Start of Data

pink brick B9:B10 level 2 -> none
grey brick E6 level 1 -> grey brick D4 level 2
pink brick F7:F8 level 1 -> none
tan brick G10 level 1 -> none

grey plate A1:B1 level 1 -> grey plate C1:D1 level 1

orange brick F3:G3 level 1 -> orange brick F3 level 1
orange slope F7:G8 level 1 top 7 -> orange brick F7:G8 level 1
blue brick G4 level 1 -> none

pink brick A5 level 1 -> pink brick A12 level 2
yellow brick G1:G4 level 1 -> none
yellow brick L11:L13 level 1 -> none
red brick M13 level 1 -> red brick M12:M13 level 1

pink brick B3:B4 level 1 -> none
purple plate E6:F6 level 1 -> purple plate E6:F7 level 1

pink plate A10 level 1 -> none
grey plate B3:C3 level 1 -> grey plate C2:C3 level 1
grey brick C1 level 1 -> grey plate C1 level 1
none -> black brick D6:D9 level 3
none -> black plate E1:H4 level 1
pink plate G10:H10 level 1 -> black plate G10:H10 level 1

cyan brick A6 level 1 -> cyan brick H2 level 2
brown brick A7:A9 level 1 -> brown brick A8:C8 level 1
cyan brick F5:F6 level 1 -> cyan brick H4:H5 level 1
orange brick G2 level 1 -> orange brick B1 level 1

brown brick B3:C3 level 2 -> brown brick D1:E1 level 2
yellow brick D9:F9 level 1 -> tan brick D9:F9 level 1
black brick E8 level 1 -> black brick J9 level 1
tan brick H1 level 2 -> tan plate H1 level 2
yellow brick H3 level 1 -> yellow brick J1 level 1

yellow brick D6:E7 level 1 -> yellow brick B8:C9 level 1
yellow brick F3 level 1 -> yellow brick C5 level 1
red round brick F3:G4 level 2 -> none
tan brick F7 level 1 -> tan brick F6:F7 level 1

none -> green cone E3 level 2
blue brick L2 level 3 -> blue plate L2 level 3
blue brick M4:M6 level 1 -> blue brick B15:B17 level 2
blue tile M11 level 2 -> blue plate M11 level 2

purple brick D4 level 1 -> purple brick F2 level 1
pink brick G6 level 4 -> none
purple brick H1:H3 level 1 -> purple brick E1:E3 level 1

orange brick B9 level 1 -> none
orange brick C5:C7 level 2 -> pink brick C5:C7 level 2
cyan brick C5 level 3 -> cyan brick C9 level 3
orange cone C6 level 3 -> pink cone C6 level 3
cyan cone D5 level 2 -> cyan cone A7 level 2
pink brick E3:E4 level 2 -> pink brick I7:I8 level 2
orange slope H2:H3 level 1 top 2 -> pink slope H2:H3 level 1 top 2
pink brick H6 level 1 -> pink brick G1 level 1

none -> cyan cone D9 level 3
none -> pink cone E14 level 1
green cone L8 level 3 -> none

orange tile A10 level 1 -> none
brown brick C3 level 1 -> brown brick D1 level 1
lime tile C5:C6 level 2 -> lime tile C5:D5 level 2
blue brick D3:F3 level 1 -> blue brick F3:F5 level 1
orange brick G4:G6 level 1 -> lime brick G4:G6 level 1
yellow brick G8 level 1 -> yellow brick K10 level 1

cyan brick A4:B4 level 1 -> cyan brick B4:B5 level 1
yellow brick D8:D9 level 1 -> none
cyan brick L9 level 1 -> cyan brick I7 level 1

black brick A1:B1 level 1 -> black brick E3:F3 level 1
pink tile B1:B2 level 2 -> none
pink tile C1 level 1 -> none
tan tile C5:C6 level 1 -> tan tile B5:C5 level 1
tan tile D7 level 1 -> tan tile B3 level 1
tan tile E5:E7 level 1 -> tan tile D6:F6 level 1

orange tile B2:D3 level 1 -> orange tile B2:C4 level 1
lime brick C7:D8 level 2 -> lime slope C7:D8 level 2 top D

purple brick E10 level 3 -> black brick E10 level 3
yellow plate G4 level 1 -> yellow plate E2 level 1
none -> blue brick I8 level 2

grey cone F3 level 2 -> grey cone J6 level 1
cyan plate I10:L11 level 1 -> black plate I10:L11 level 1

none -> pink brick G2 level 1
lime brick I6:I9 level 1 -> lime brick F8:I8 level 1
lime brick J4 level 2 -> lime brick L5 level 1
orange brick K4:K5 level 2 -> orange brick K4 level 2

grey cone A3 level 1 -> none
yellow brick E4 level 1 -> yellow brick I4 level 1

End of Data

## Aim of the task:
Beginning at the opening line of the data, transcribe each line exactly until you reach the line with "orange brick G2", which you also include, and go no further.

## Result for this task:
pink brick B9:B10 level 2 -> none
grey brick E6 level 1 -> grey brick D4 level 2
pink brick F7:F8 level 1 -> none
tan brick G10 level 1 -> none

grey plate A1:B1 level 1 -> grey plate C1:D1 level 1

orange brick F3:G3 level 1 -> orange brick F3 level 1
orange slope F7:G8 level 1 top 7 -> orange brick F7:G8 level 1
blue brick G4 level 1 -> none

pink brick A5 level 1 -> pink brick A12 level 2
yellow brick G1:G4 level 1 -> none
yellow brick L11:L13 level 1 -> none
red brick M13 level 1 -> red brick M12:M13 level 1

pink brick B3:B4 level 1 -> none
purple plate E6:F6 level 1 -> purple plate E6:F7 level 1

pink plate A10 level 1 -> none
grey plate B3:C3 level 1 -> grey plate C2:C3 level 1
grey brick C1 level 1 -> grey plate C1 level 1
none -> black brick D6:D9 level 3
none -> black plate E1:H4 level 1
pink plate G10:H10 level 1 -> black plate G10:H10 level 1

cyan brick A6 level 1 -> cyan brick H2 level 2
brown brick A7:A9 level 1 -> brown brick A8:C8 level 1
cyan brick F5:F6 level 1 -> cyan brick H4:H5 level 1
orange brick G2 level 1 -> orange brick B1 level 1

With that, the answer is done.